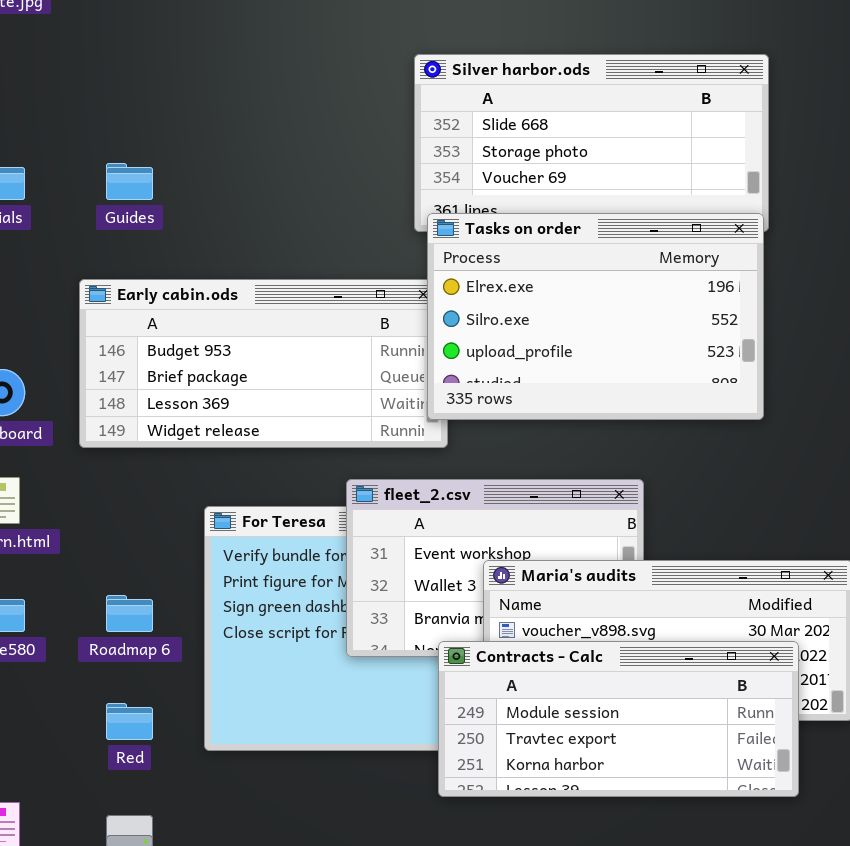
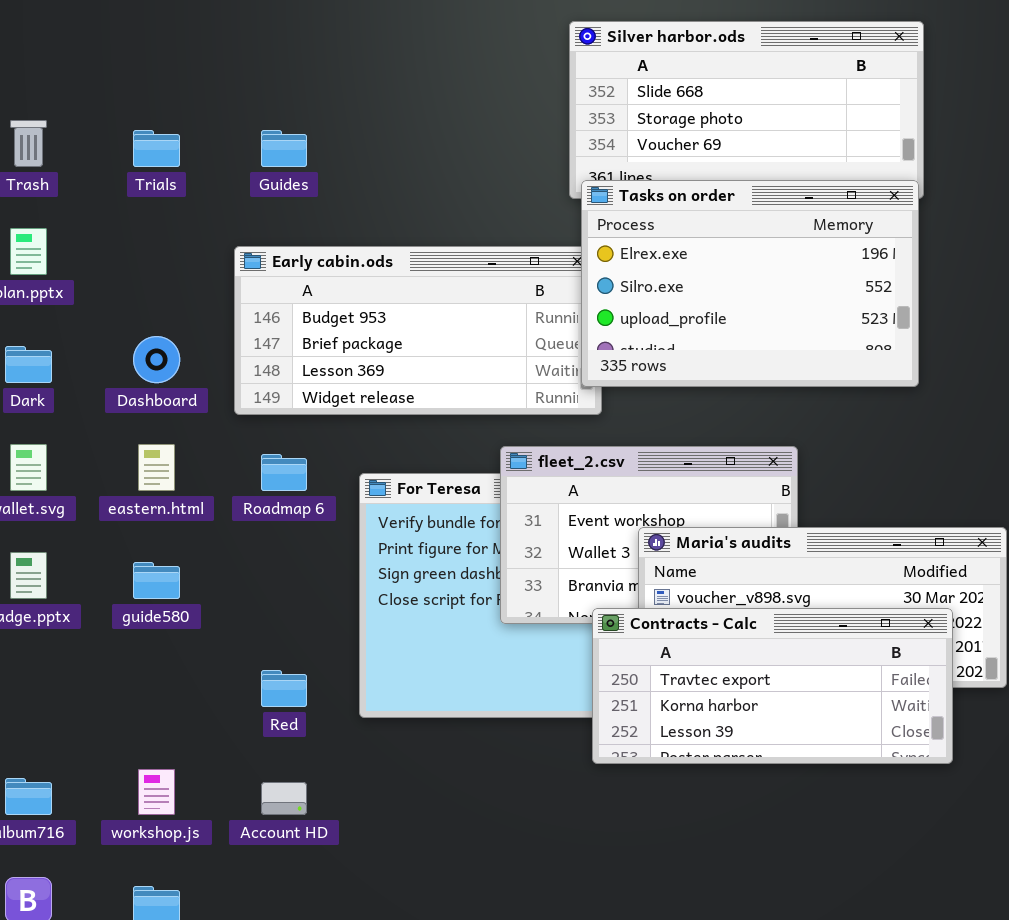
Roadmap 6: [106,595,153,632] -> [261,454,307,491], moved
Contracts - Calc: [438,641,799,797] -> [592,608,953,764], scrolled down 1 row

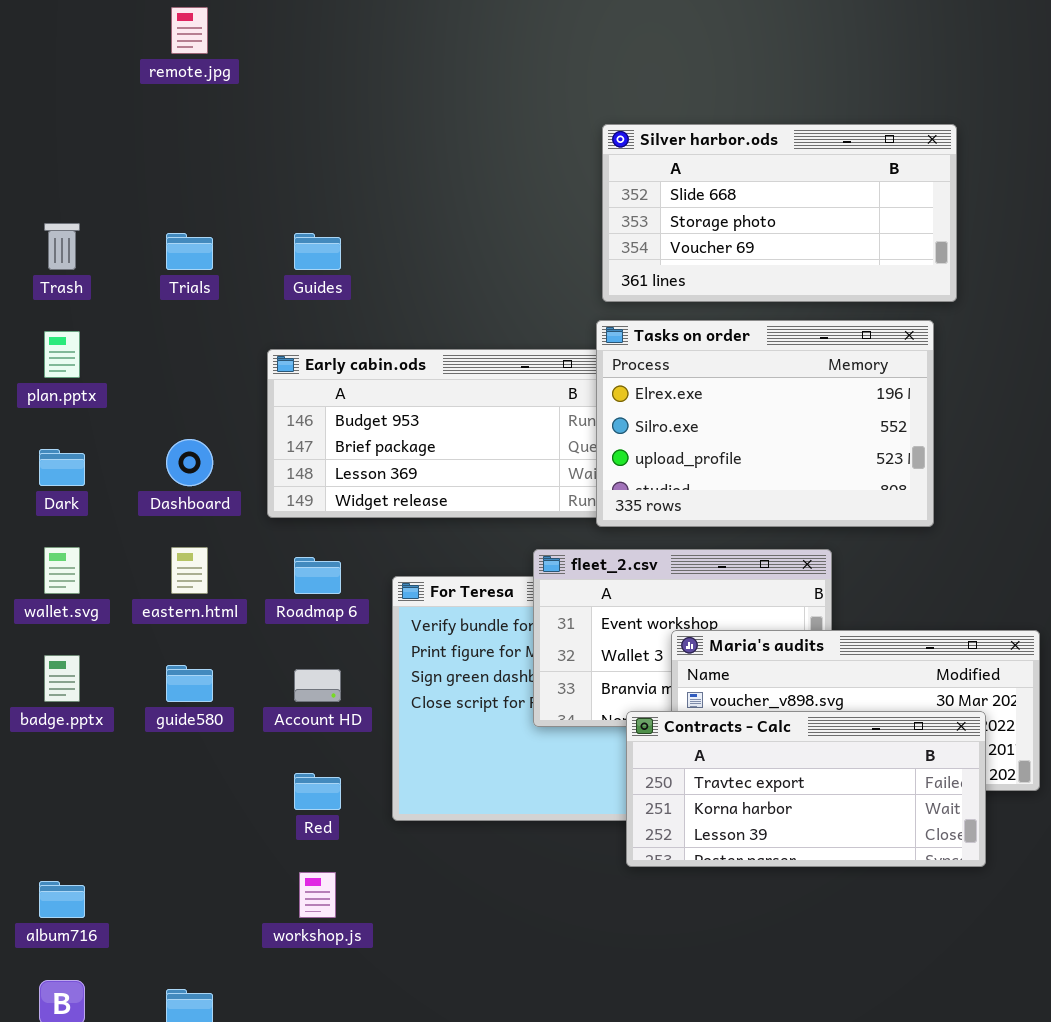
Tasks on order: [581,180,919,387] -> [596,320,934,527], moved
workshop.js: [138,769,175,815] -> [299,872,336,918], moved
Account HD: [261,782,307,815] -> [294,669,341,702], moved

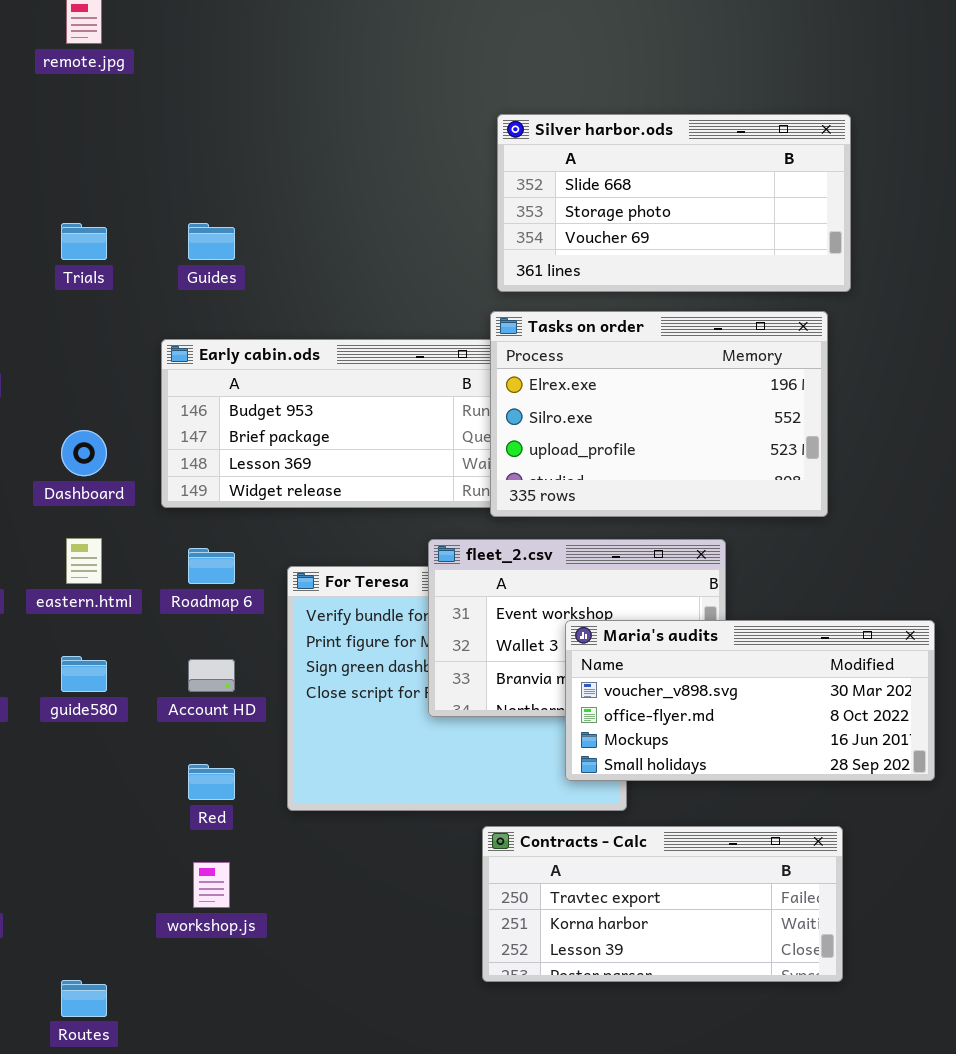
Contracts - Calc: [626,711,986,867] -> [482,826,843,982], moved

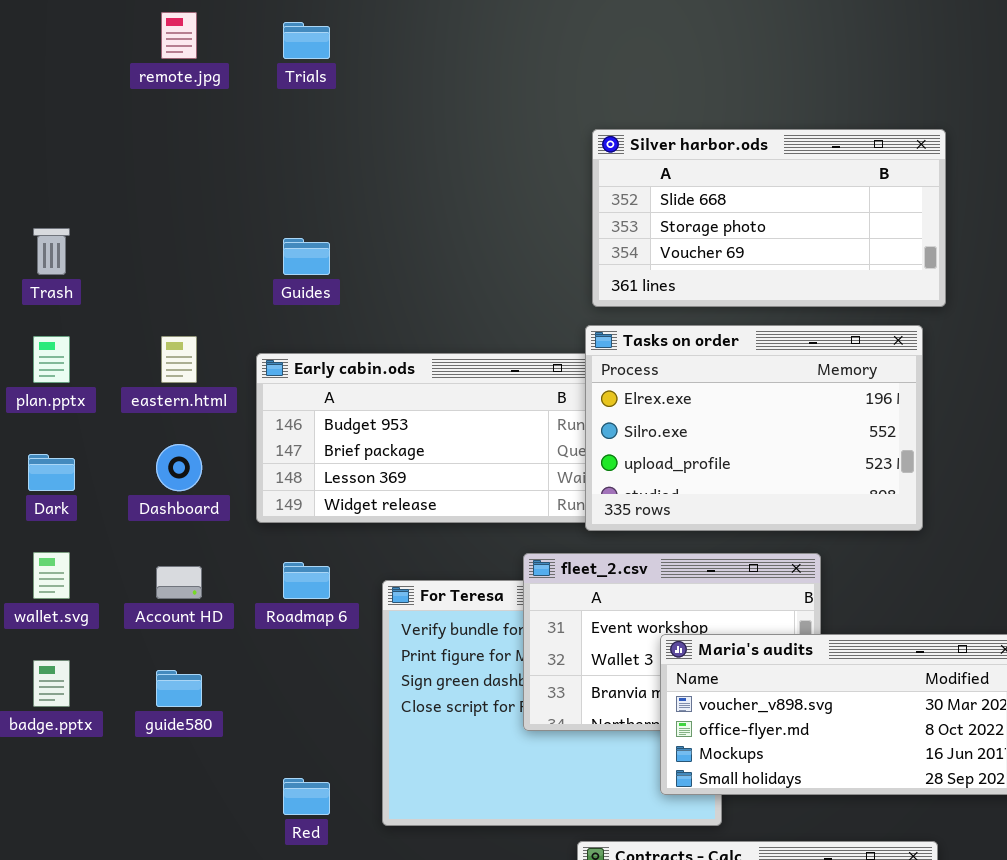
Trials: [61,223,107,260] -> [283,22,330,59], moved
eastern.html: [66,538,102,584] -> [161,336,197,383], moved
Account HD: [188,659,235,692] -> [156,566,202,599], moved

▶ Directions
Search term "moved": return each line of the data that contains it.

▶ Task solution
Roadmap 6: [106,595,153,632] -> [261,454,307,491], moved
Tasks on order: [581,180,919,387] -> [596,320,934,527], moved
workshop.js: [138,769,175,815] -> [299,872,336,918], moved
Account HD: [261,782,307,815] -> [294,669,341,702], moved
Contracts - Calc: [626,711,986,867] -> [482,826,843,982], moved
Trials: [61,223,107,260] -> [283,22,330,59], moved
eastern.html: [66,538,102,584] -> [161,336,197,383], moved
Account HD: [188,659,235,692] -> [156,566,202,599], moved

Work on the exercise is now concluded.